WORK INSTRUCTION:
Look through the records and copy every line in which "plate" appears.

= = = = = = =

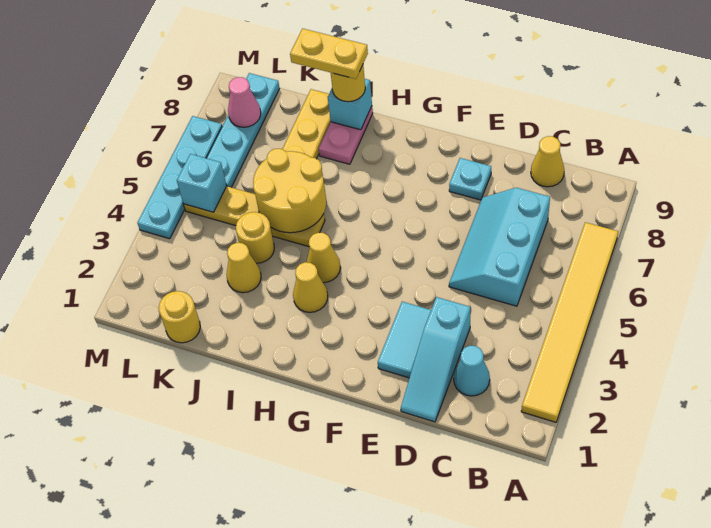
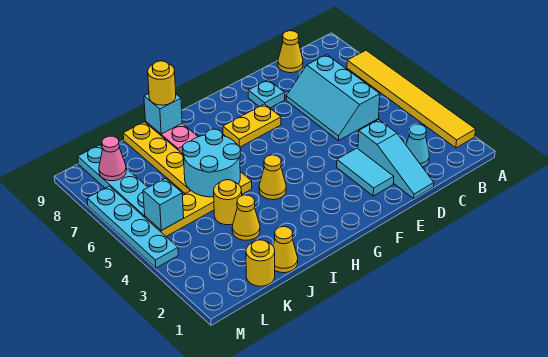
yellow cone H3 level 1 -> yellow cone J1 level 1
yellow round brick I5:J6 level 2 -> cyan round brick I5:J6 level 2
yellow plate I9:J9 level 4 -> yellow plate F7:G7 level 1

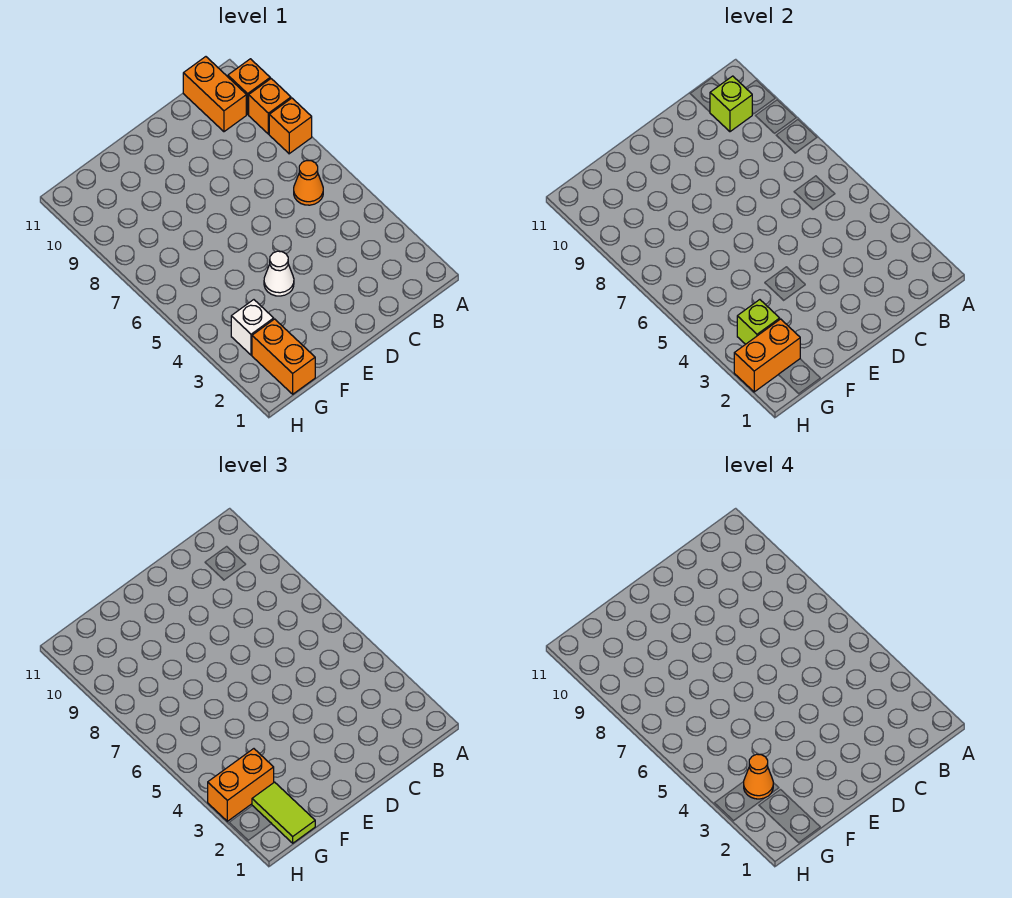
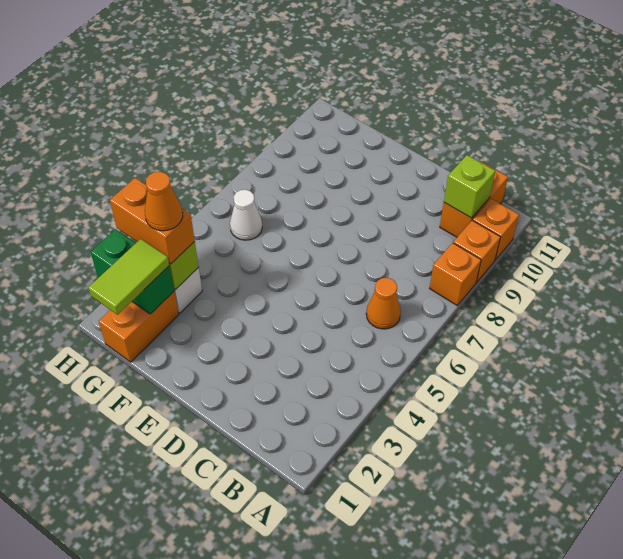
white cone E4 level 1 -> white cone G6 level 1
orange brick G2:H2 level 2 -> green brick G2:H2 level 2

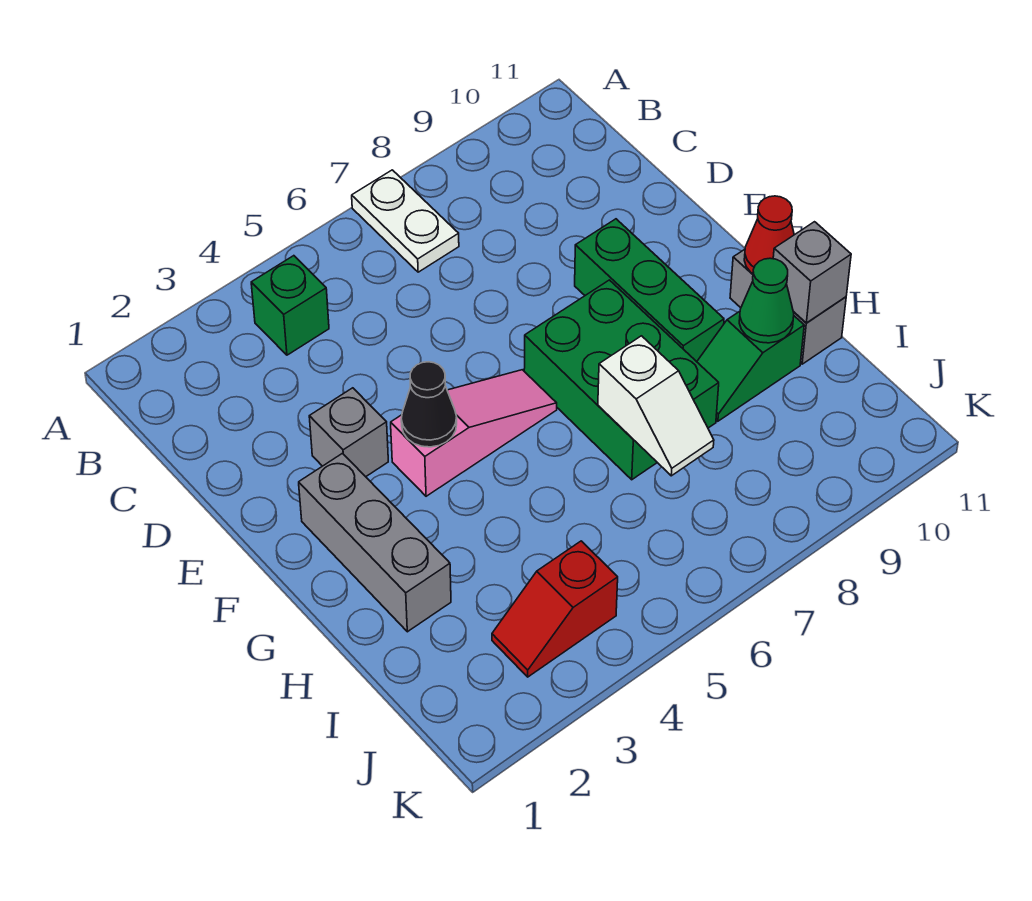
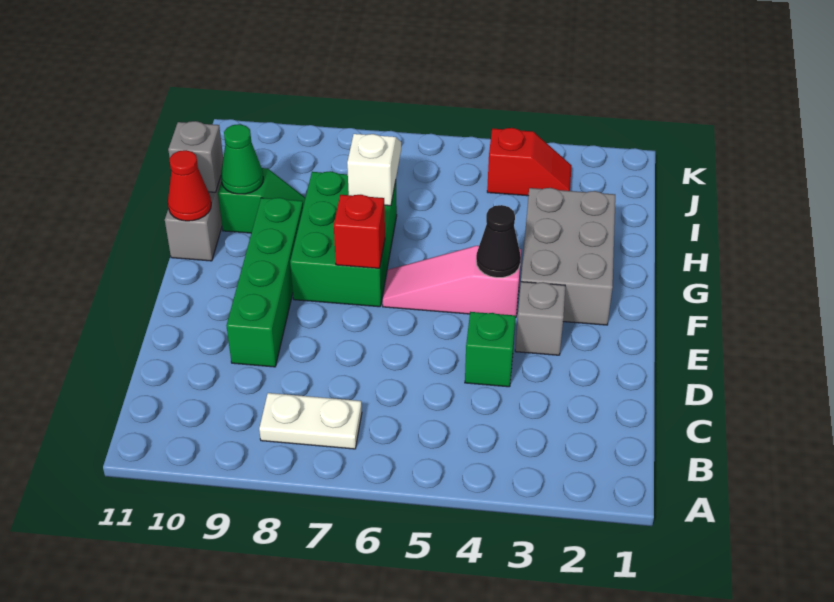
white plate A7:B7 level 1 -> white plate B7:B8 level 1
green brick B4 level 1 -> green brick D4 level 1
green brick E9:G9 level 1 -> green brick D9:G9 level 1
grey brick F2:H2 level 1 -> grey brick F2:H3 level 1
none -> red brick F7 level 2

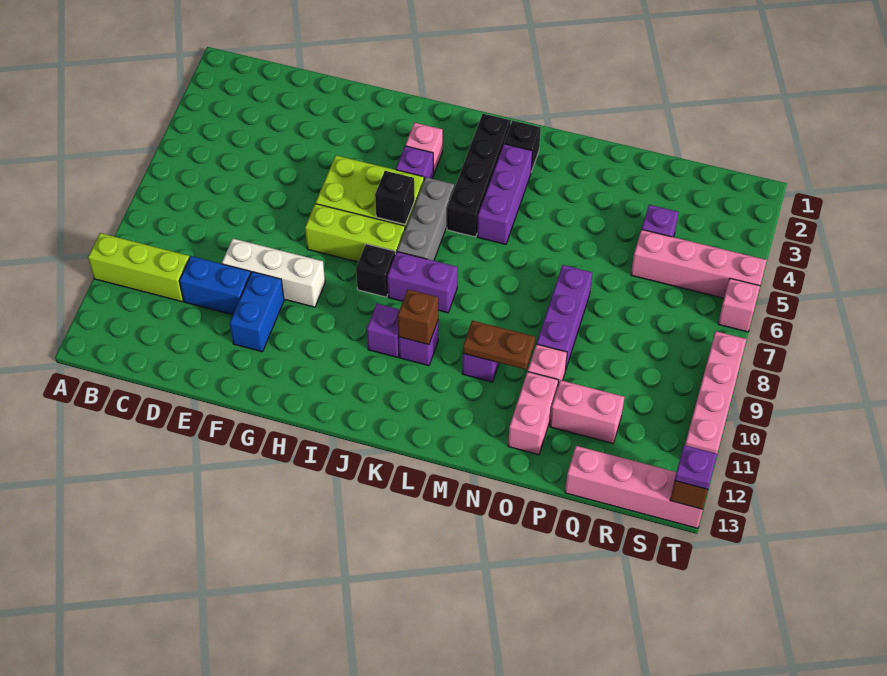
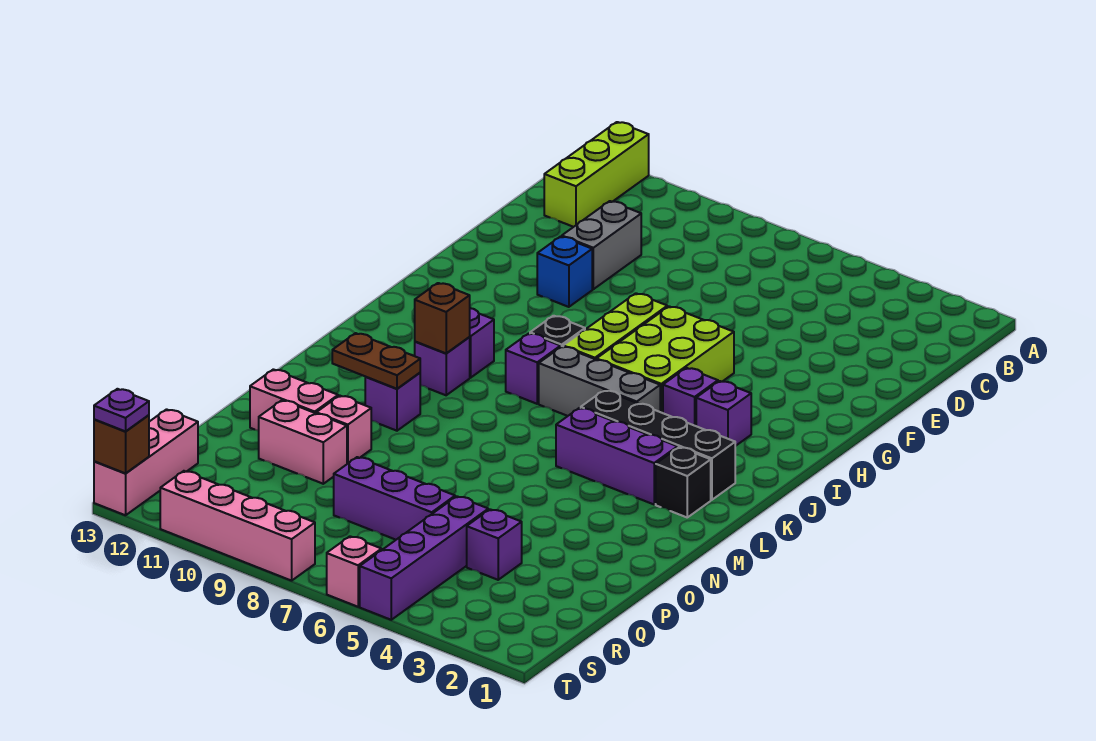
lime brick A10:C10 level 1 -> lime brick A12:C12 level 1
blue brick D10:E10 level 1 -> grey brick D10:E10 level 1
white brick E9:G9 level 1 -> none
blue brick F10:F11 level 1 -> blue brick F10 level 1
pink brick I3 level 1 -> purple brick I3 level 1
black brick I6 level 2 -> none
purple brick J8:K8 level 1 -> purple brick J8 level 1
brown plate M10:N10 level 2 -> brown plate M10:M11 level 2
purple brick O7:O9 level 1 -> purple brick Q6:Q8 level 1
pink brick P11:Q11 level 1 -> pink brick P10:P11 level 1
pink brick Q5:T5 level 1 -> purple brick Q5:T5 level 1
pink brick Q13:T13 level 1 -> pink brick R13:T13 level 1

= = = = = = =

OUTPUT:
yellow plate I9:J9 level 4 -> yellow plate F7:G7 level 1
white plate A7:B7 level 1 -> white plate B7:B8 level 1
brown plate M10:N10 level 2 -> brown plate M10:M11 level 2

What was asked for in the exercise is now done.